[Material shown Boundary: Start]
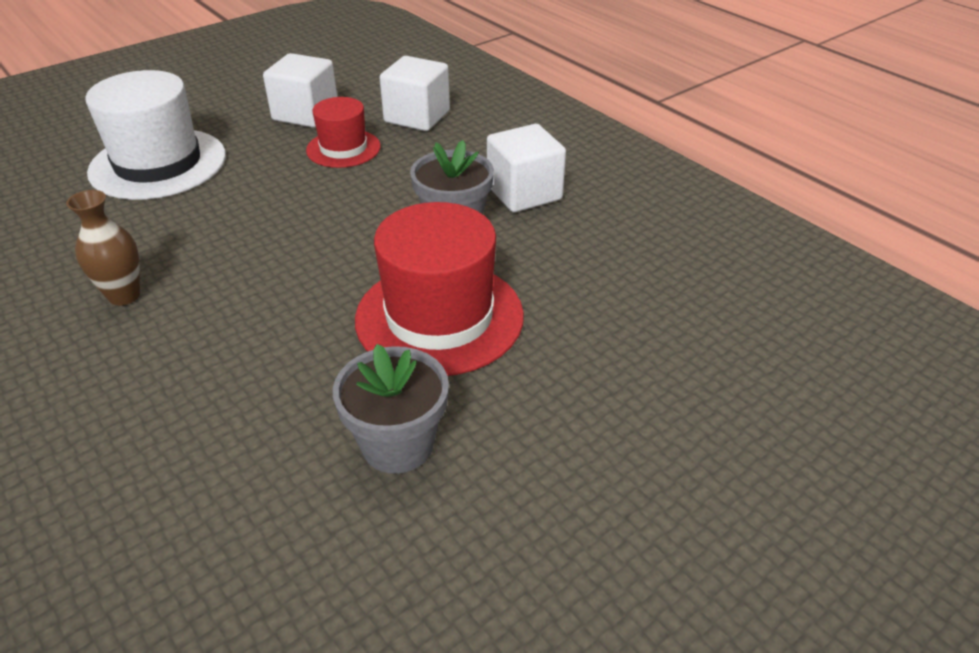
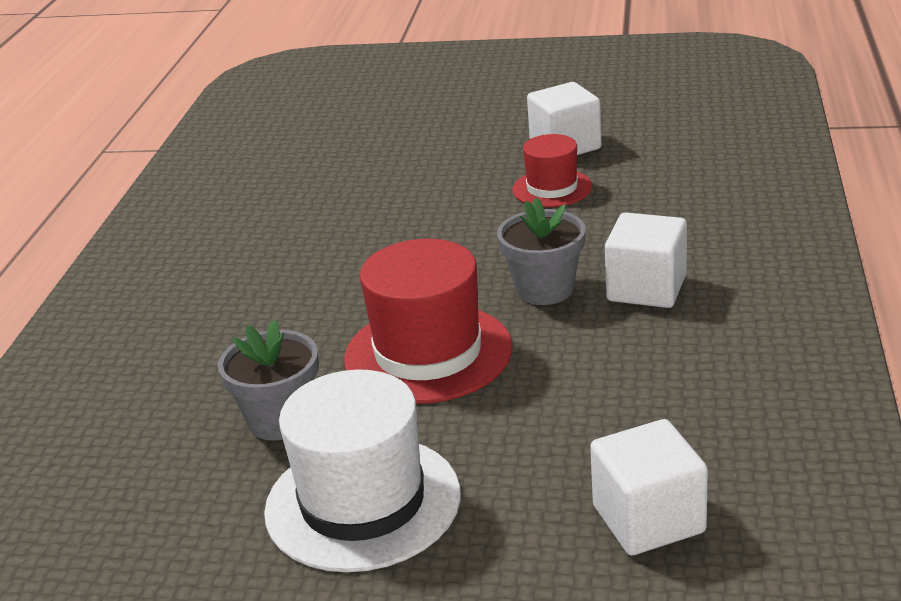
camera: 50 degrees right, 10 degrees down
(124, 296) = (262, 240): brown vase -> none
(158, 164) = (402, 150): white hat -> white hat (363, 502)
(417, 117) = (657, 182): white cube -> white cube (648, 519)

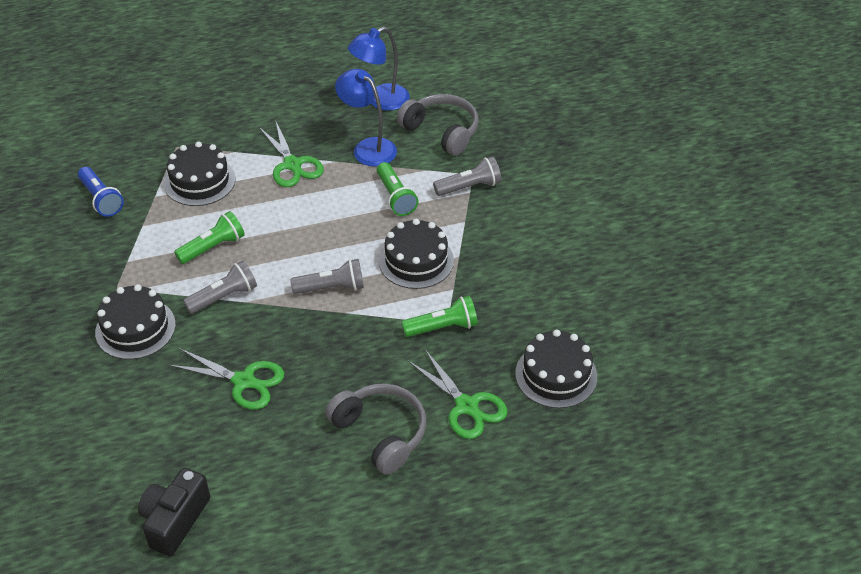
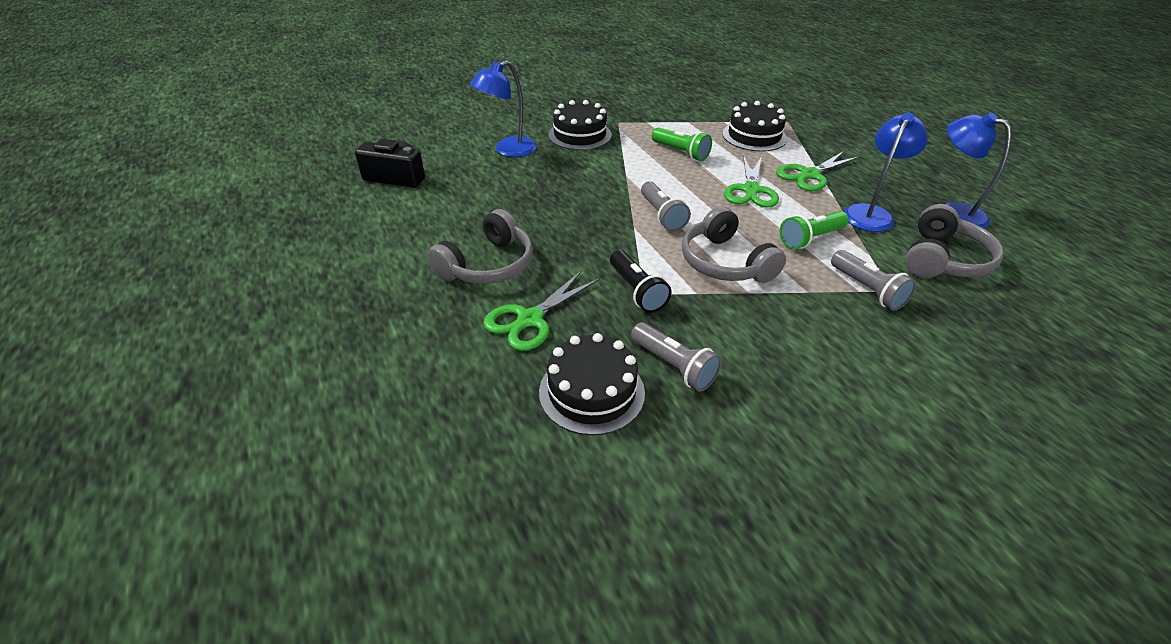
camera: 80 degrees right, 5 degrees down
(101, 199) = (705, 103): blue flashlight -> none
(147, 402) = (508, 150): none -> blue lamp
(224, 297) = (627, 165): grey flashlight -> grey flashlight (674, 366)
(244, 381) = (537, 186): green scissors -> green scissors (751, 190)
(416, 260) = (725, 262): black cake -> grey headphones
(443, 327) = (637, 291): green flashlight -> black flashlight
[Material shown Boundary: End]
■ Task requirements
Output the entries exactly as they appear, with no pictures included.

■ Task result
camera: 50 degrees right, 10 degrees down
(124, 296) = (262, 240): brown vase -> none
(158, 164) = (402, 150): white hat -> white hat (363, 502)
(417, 117) = (657, 182): white cube -> white cube (648, 519)

camera: 80 degrees right, 5 degrees down
(101, 199) = (705, 103): blue flashlight -> none
(147, 402) = (508, 150): none -> blue lamp
(224, 297) = (627, 165): grey flashlight -> grey flashlight (674, 366)
(244, 381) = (537, 186): green scissors -> green scissors (751, 190)
(416, 260) = (725, 262): black cake -> grey headphones
(443, 327) = (637, 291): green flashlight -> black flashlight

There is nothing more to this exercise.